_YOUR GOAL_:
Extract the lines from the first line of the records below through the line containing "The camera went 30 degrees right and 5", inclusive, and reproduce them exactly as written.

Object change listings
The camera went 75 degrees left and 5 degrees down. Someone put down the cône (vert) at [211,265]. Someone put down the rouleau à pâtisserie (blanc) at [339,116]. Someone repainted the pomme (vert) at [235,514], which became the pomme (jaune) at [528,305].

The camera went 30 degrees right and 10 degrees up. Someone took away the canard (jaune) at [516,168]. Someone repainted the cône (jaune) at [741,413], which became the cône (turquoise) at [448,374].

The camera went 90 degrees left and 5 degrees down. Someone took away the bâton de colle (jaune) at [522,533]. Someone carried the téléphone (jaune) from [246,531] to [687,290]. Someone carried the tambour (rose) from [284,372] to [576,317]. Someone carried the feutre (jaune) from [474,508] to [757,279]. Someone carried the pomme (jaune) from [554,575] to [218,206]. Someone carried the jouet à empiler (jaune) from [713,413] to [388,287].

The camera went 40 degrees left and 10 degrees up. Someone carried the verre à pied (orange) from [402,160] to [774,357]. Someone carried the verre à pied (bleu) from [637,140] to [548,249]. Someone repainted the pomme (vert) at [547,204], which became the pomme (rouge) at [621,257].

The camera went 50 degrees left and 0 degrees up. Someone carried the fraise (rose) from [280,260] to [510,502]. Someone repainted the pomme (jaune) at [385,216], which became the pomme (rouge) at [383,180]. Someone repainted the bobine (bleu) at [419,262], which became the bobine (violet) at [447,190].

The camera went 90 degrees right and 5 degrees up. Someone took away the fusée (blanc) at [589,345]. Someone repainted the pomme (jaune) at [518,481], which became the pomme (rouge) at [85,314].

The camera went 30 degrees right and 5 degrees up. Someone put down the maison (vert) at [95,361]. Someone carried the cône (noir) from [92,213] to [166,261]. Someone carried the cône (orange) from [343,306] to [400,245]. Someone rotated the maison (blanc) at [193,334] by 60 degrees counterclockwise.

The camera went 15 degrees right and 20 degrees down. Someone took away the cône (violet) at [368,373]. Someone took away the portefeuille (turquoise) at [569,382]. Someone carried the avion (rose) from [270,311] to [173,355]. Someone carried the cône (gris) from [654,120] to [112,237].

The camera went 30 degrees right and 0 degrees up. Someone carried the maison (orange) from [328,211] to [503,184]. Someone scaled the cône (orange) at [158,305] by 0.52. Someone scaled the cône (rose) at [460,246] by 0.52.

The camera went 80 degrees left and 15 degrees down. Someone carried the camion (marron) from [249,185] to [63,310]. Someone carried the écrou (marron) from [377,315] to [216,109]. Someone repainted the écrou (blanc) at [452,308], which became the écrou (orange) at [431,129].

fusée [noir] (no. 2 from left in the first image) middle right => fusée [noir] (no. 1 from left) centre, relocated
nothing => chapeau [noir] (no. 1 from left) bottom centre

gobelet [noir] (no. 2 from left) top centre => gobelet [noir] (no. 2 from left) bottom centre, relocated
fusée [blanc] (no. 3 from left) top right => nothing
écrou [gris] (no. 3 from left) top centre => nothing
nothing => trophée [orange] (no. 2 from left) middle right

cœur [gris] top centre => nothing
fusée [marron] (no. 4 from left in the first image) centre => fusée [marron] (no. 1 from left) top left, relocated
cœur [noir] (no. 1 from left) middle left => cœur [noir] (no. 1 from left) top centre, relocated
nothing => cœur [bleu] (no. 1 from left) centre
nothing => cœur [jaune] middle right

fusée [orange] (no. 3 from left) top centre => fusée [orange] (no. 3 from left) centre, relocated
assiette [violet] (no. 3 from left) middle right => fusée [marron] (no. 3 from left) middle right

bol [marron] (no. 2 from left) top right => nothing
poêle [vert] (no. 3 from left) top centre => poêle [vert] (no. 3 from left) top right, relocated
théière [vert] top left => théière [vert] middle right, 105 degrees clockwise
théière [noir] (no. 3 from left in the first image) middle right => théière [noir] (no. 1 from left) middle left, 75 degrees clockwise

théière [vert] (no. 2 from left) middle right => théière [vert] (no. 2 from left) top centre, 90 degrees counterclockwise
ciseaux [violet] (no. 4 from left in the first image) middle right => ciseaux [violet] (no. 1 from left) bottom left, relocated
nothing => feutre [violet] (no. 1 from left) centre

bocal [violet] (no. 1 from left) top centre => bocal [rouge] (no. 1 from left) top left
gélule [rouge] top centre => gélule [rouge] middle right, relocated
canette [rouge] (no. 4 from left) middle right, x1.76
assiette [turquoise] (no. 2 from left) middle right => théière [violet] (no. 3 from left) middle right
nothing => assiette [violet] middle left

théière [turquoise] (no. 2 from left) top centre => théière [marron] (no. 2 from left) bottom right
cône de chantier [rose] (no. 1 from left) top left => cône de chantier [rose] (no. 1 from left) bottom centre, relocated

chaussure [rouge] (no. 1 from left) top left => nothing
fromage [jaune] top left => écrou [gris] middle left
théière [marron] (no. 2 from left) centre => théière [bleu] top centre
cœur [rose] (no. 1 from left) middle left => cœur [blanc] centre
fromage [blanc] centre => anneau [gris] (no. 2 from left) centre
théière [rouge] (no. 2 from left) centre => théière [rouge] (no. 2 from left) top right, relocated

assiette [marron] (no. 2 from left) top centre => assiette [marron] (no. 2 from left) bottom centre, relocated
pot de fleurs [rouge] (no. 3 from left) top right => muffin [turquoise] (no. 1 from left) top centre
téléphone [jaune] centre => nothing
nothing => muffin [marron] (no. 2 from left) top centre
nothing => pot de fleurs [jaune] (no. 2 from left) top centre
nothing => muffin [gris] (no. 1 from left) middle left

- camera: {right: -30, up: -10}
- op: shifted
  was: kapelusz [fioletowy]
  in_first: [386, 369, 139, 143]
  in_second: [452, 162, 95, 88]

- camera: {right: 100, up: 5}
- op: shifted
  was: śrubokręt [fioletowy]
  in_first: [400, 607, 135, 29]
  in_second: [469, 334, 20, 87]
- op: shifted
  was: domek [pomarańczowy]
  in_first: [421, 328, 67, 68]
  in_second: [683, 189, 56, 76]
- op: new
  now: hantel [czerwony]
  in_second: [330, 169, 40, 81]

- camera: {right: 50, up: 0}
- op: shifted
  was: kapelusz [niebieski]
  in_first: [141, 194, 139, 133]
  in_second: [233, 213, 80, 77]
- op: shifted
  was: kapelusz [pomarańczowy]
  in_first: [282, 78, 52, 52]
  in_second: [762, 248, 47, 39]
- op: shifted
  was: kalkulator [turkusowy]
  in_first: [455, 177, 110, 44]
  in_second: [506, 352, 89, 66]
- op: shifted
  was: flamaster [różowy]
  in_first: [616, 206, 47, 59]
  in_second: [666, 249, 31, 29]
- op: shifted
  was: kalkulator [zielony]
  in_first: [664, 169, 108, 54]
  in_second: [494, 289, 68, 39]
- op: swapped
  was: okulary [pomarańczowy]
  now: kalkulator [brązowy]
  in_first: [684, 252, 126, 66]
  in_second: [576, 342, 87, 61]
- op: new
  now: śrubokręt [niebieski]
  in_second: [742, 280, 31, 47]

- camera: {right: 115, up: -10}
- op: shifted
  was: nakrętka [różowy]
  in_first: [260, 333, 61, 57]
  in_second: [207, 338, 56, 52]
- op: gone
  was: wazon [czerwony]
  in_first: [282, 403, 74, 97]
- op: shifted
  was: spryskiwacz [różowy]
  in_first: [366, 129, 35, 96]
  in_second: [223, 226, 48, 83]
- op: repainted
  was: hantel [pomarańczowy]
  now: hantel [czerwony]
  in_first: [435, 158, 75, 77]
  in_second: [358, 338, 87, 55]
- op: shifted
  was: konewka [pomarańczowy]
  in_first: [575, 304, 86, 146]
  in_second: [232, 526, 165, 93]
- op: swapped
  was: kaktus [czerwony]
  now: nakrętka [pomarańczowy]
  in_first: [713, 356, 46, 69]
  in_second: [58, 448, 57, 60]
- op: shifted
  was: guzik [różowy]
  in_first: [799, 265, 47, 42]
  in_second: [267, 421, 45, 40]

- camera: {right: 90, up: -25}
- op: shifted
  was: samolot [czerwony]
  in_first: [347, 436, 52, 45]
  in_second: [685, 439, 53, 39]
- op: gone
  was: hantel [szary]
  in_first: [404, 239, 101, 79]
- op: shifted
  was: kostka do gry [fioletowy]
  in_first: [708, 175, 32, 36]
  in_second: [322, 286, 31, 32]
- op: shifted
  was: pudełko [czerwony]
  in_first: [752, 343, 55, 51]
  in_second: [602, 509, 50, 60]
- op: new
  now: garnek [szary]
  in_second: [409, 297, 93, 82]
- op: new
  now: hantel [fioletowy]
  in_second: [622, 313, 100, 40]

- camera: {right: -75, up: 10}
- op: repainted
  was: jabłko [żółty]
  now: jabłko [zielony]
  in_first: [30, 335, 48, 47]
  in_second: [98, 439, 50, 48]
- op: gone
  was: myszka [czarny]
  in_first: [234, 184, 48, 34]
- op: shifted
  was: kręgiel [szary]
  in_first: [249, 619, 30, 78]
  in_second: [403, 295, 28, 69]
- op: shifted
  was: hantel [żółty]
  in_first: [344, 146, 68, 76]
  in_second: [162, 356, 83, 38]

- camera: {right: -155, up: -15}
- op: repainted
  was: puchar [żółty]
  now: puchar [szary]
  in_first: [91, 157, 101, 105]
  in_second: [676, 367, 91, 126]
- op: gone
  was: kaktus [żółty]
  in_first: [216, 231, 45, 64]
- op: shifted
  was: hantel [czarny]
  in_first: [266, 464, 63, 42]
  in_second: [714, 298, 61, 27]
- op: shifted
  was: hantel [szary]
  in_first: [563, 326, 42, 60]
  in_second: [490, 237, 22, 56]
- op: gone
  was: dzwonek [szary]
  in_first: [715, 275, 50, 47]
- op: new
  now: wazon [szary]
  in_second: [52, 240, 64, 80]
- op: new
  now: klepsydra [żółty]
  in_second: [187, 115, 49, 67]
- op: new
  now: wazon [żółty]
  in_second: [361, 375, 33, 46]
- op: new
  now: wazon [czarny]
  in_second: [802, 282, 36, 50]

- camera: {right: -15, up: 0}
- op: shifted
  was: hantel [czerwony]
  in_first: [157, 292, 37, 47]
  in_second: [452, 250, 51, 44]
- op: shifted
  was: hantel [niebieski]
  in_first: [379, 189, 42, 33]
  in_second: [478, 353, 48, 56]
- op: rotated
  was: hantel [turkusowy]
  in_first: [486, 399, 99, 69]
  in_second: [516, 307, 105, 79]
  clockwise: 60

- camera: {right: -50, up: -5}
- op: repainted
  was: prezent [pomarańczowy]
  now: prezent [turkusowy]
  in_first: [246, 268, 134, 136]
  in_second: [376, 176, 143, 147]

_WRITTEN REPLY_:
The camera went 75 degrees left and 5 degrees down. Someone put down the cône (vert) at [211,265]. Someone put down the rouleau à pâtisserie (blanc) at [339,116]. Someone repainted the pomme (vert) at [235,514], which became the pomme (jaune) at [528,305].

The camera went 30 degrees right and 10 degrees up. Someone took away the canard (jaune) at [516,168]. Someone repainted the cône (jaune) at [741,413], which became the cône (turquoise) at [448,374].

The camera went 90 degrees left and 5 degrees down. Someone took away the bâton de colle (jaune) at [522,533]. Someone carried the téléphone (jaune) from [246,531] to [687,290]. Someone carried the tambour (rose) from [284,372] to [576,317]. Someone carried the feutre (jaune) from [474,508] to [757,279]. Someone carried the pomme (jaune) from [554,575] to [218,206]. Someone carried the jouet à empiler (jaune) from [713,413] to [388,287].

The camera went 40 degrees left and 10 degrees up. Someone carried the verre à pied (orange) from [402,160] to [774,357]. Someone carried the verre à pied (bleu) from [637,140] to [548,249]. Someone repainted the pomme (vert) at [547,204], which became the pomme (rouge) at [621,257].

The camera went 50 degrees left and 0 degrees up. Someone carried the fraise (rose) from [280,260] to [510,502]. Someone repainted the pomme (jaune) at [385,216], which became the pomme (rouge) at [383,180]. Someone repainted the bobine (bleu) at [419,262], which became the bobine (violet) at [447,190].

The camera went 90 degrees right and 5 degrees up. Someone took away the fusée (blanc) at [589,345]. Someone repainted the pomme (jaune) at [518,481], which became the pomme (rouge) at [85,314].

The camera went 30 degrees right and 5 degrees up. Someone put down the maison (vert) at [95,361]. Someone carried the cône (noir) from [92,213] to [166,261]. Someone carried the cône (orange) from [343,306] to [400,245]. Someone rotated the maison (blanc) at [193,334] by 60 degrees counterclockwise.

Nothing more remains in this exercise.